- **Data to process**:
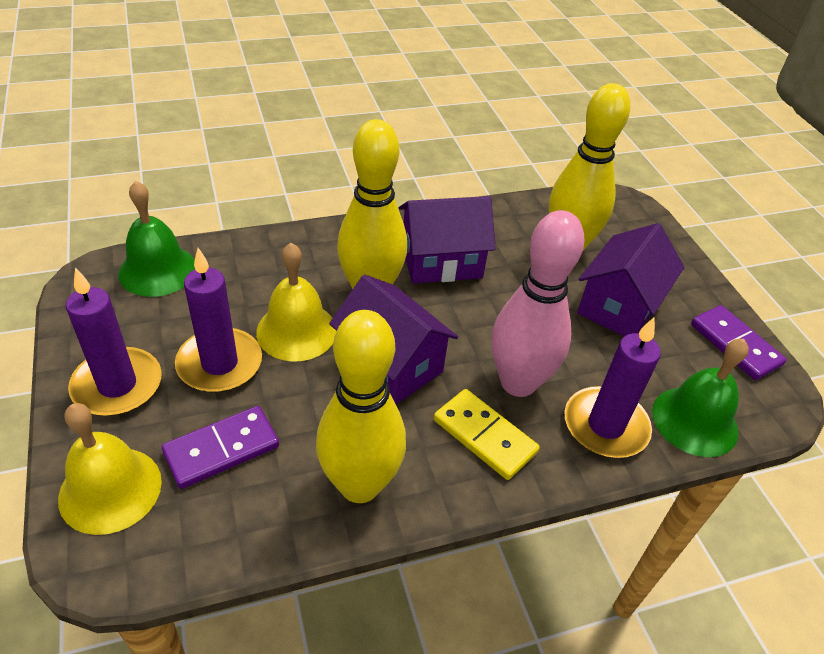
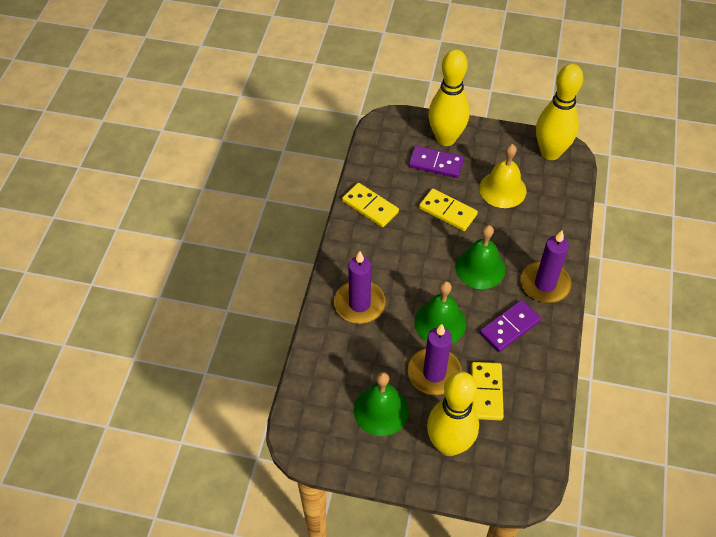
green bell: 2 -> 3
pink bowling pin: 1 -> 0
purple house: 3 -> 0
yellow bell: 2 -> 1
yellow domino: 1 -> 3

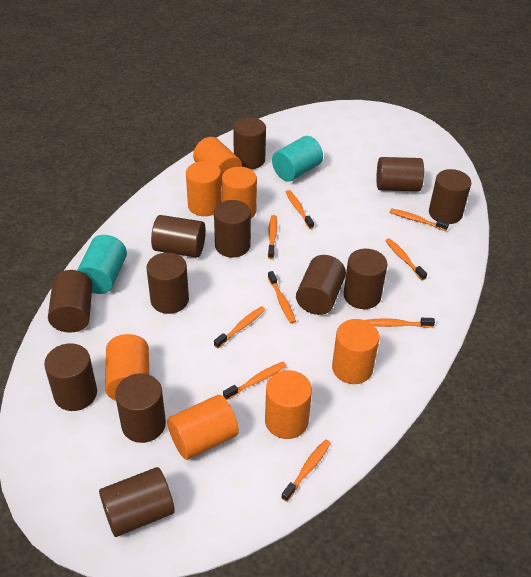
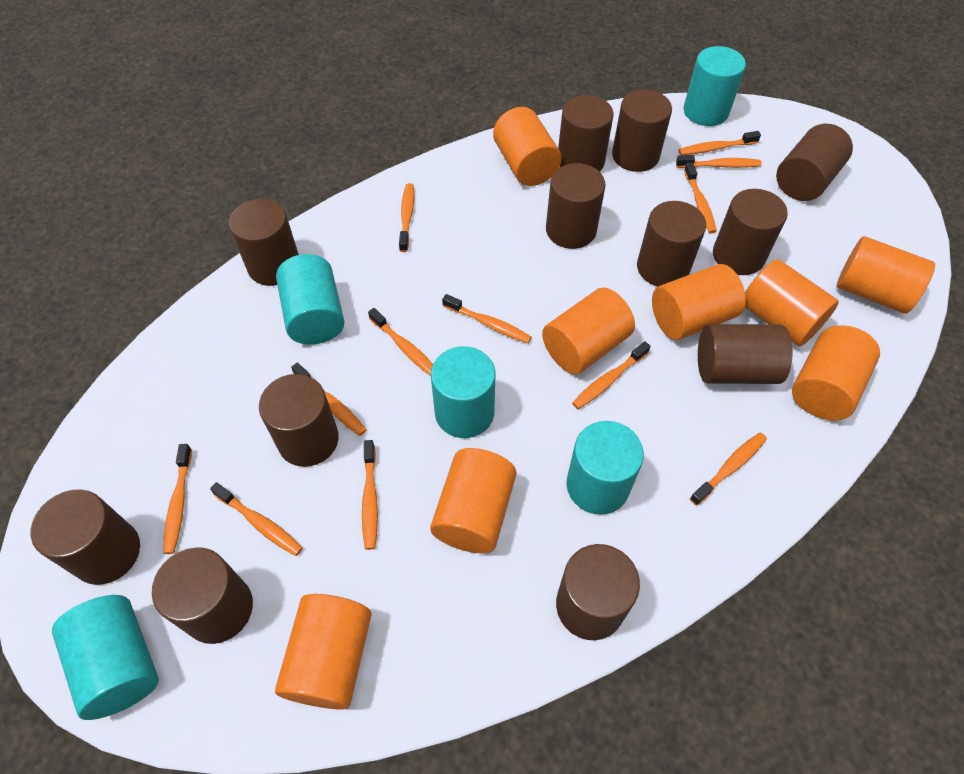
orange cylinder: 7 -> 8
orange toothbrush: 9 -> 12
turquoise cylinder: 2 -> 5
==
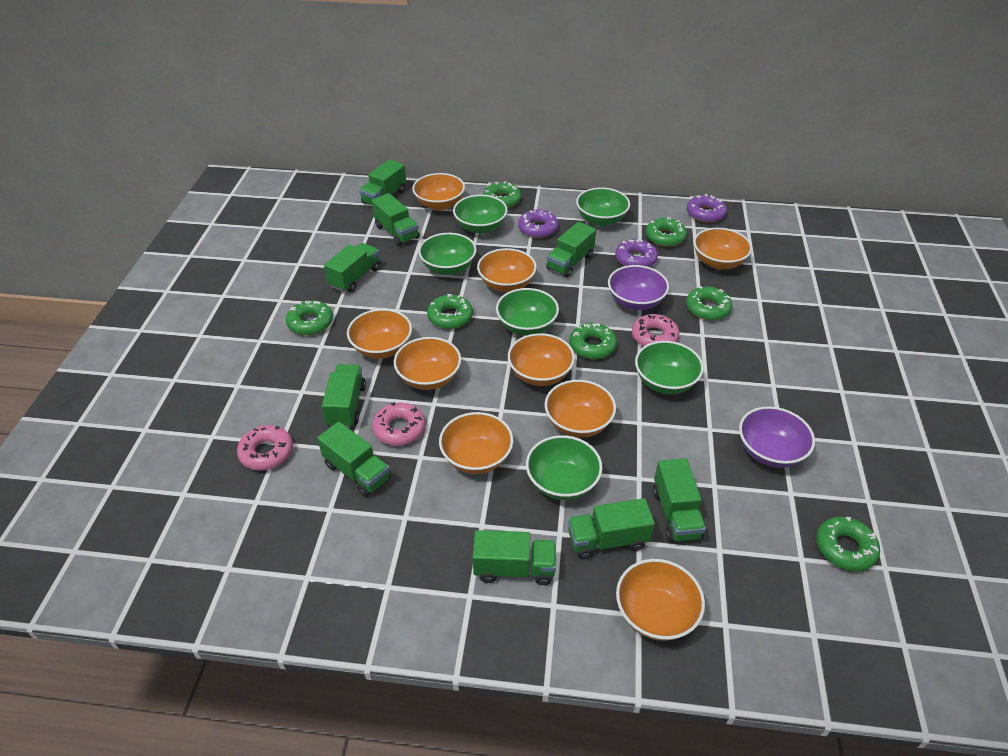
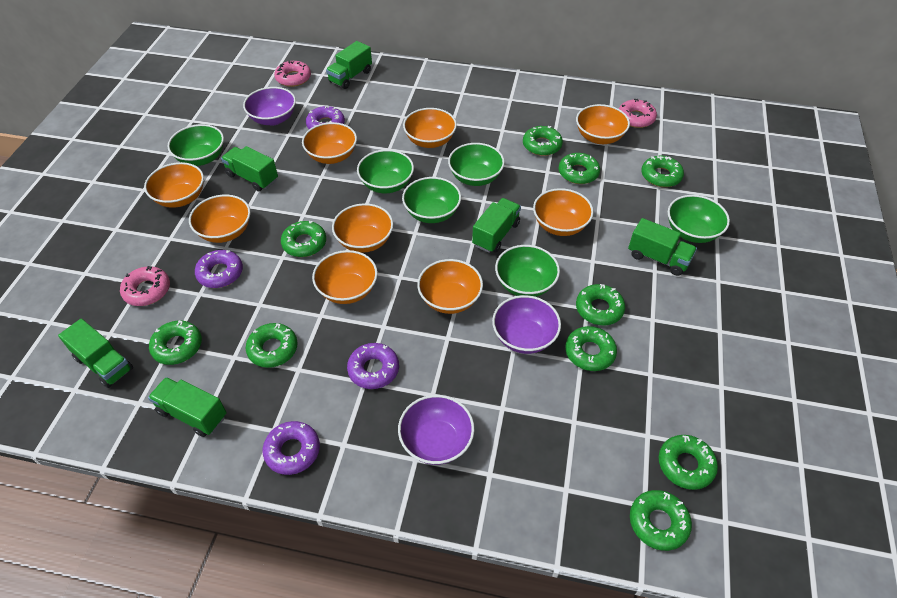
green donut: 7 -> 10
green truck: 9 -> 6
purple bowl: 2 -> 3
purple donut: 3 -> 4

- **Task objective**: Your answer must be the exact lines from the records above, from the one containing "green bell: 2 -> 3" through the one containing "turquoise cylinder: 2 -> 5", both included, with every picture left out.

- **Written answer**:
green bell: 2 -> 3
pink bowling pin: 1 -> 0
purple house: 3 -> 0
yellow bell: 2 -> 1
yellow domino: 1 -> 3

orange cylinder: 7 -> 8
orange toothbrush: 9 -> 12
turquoise cylinder: 2 -> 5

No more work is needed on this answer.